- **WHAT YOU WILL DO**
Please copy all of the data that follows exactly, leaving any pictures out.

(GIVEN DATA Opens)

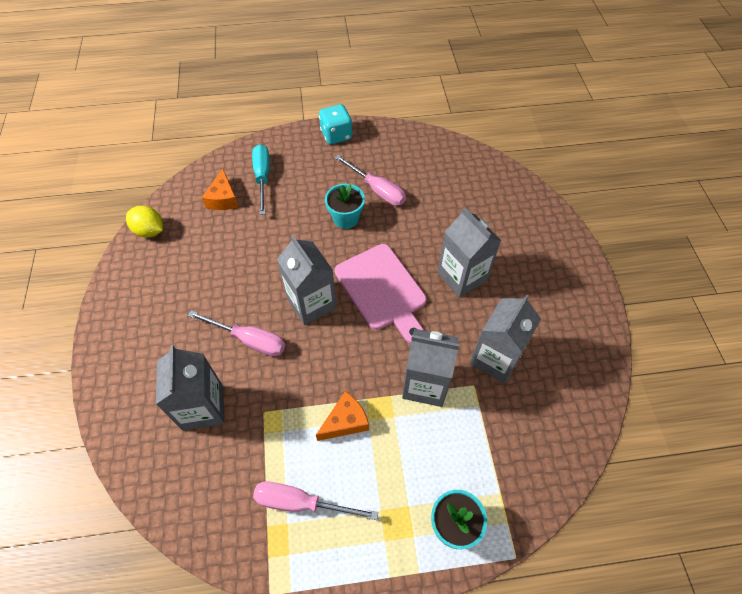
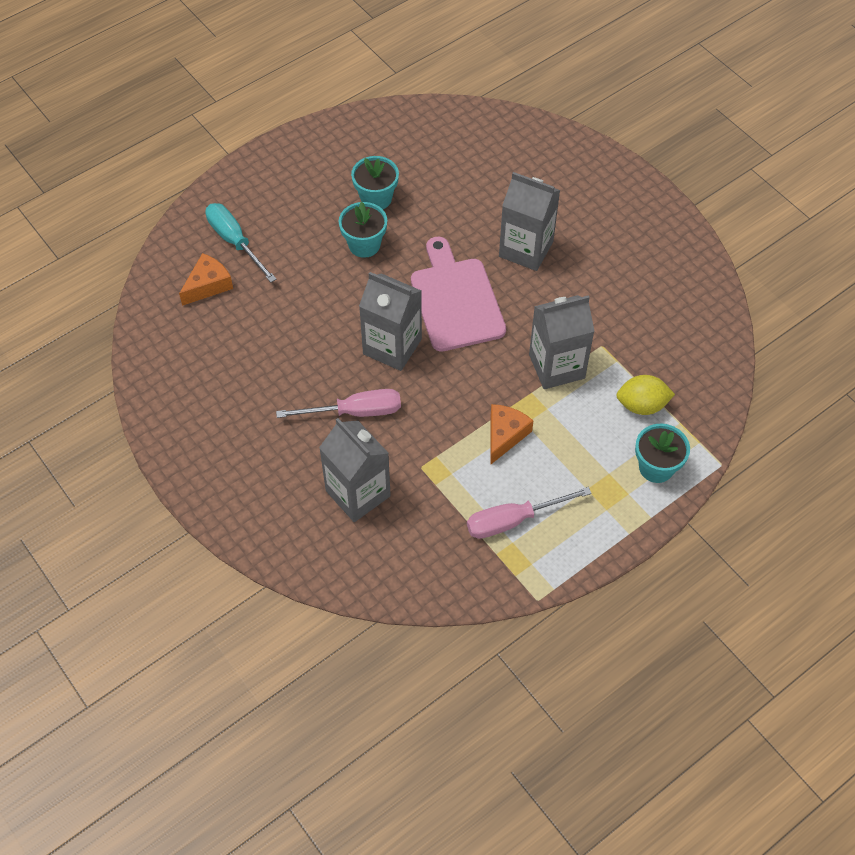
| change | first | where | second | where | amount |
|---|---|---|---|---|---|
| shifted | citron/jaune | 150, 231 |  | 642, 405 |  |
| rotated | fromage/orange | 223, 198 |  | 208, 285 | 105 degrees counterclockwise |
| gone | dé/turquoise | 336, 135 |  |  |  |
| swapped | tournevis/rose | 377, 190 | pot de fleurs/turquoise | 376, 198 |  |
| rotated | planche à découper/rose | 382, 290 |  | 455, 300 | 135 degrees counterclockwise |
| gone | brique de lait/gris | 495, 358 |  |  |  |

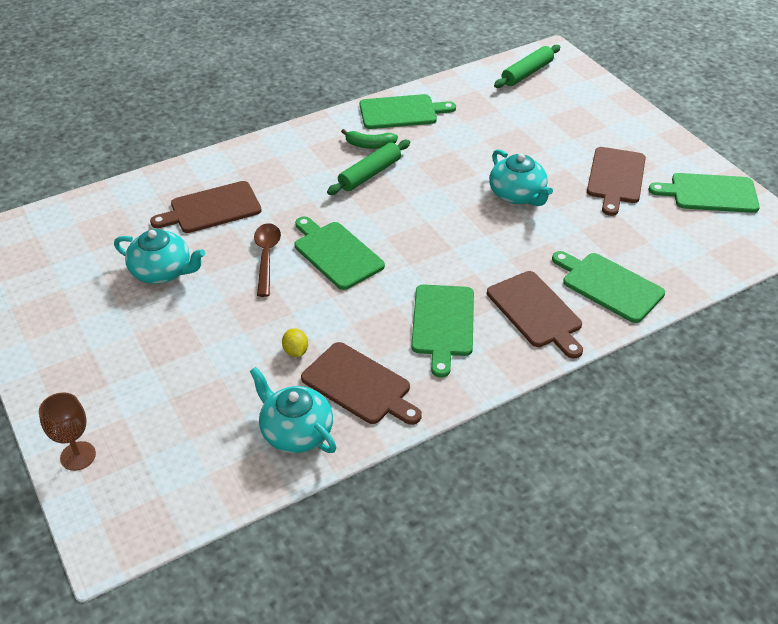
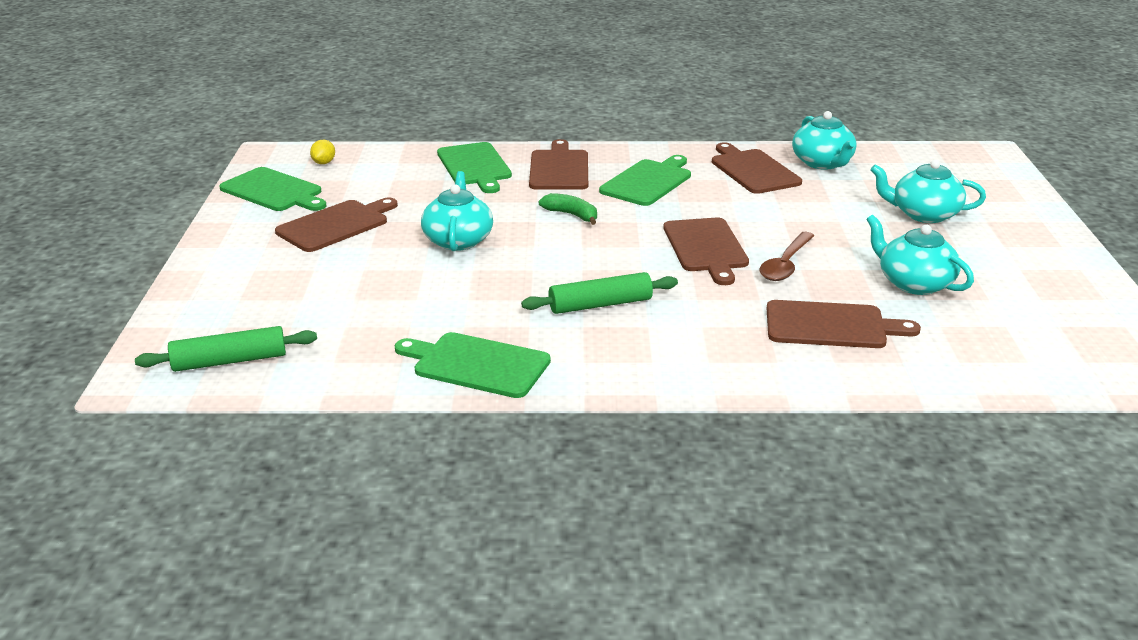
| change | first | where | second | where | amount |
|---|---|---|---|---|---|
| gone | verre à pied/marron | 78, 456 |  |  |  |
| shifted | citron/jaune | 296, 351 |  | 324, 163 |  |
| repainted | planche à découper/vert | 336, 253 | planche à découper/marron | 706, 248 |  |
| shifted | banane/vert | 370, 145 |  | 572, 215 |  |
| new |  |  | théière/turquoise | 924, 214 |  |

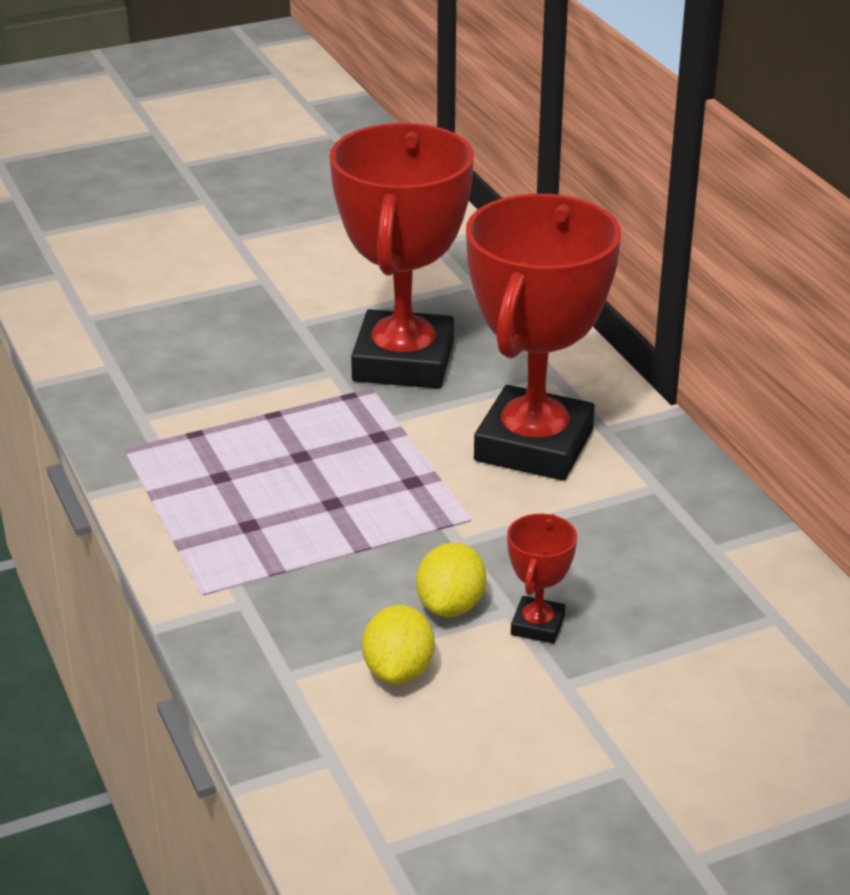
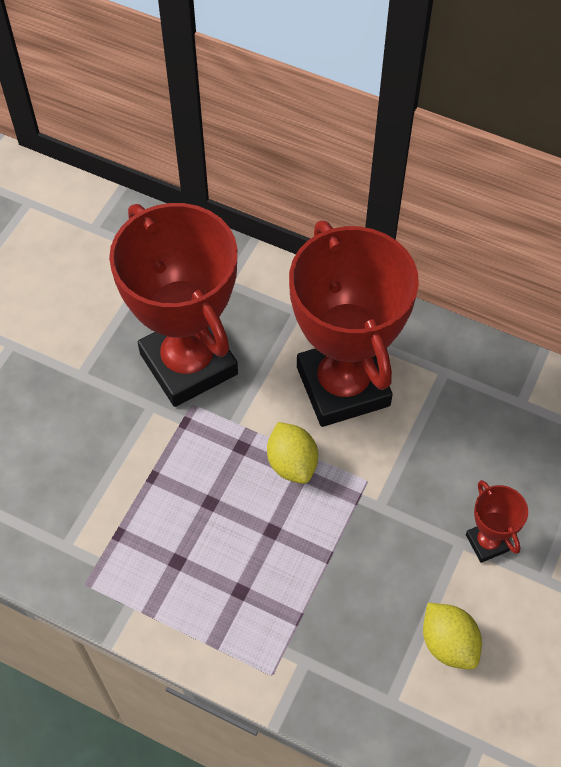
| change | first | where | second | where | amount |
|---|---|---|---|---|---|
| shifted | citron/jaune | 451, 606 |  | 292, 463 |  |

(GIVEN DATA Closes)

- **RESULT OF THE EXERCISE**
| change | first | where | second | where | amount |
|---|---|---|---|---|---|
| shifted | citron/jaune | 150, 231 |  | 642, 405 |  |
| rotated | fromage/orange | 223, 198 |  | 208, 285 | 105 degrees counterclockwise |
| gone | dé/turquoise | 336, 135 |  |  |  |
| swapped | tournevis/rose | 377, 190 | pot de fleurs/turquoise | 376, 198 |  |
| rotated | planche à découper/rose | 382, 290 |  | 455, 300 | 135 degrees counterclockwise |
| gone | brique de lait/gris | 495, 358 |  |  |  |

| change | first | where | second | where | amount |
|---|---|---|---|---|---|
| gone | verre à pied/marron | 78, 456 |  |  |  |
| shifted | citron/jaune | 296, 351 |  | 324, 163 |  |
| repainted | planche à découper/vert | 336, 253 | planche à découper/marron | 706, 248 |  |
| shifted | banane/vert | 370, 145 |  | 572, 215 |  |
| new |  |  | théière/turquoise | 924, 214 |  |

| change | first | where | second | where | amount |
|---|---|---|---|---|---|
| shifted | citron/jaune | 451, 606 |  | 292, 463 |  |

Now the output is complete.